■ Task to carry out:
Each line below needs to be duplicated without alteration.

■ Supplied records:
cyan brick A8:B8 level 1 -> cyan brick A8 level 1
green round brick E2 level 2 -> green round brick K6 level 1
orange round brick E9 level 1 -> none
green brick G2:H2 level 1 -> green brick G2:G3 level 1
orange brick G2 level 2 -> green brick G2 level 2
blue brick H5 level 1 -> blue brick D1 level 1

■ Solution for this problem:
cyan brick A8:B8 level 1 -> cyan brick A8 level 1
green round brick E2 level 2 -> green round brick K6 level 1
orange round brick E9 level 1 -> none
green brick G2:H2 level 1 -> green brick G2:G3 level 1
orange brick G2 level 2 -> green brick G2 level 2
blue brick H5 level 1 -> blue brick D1 level 1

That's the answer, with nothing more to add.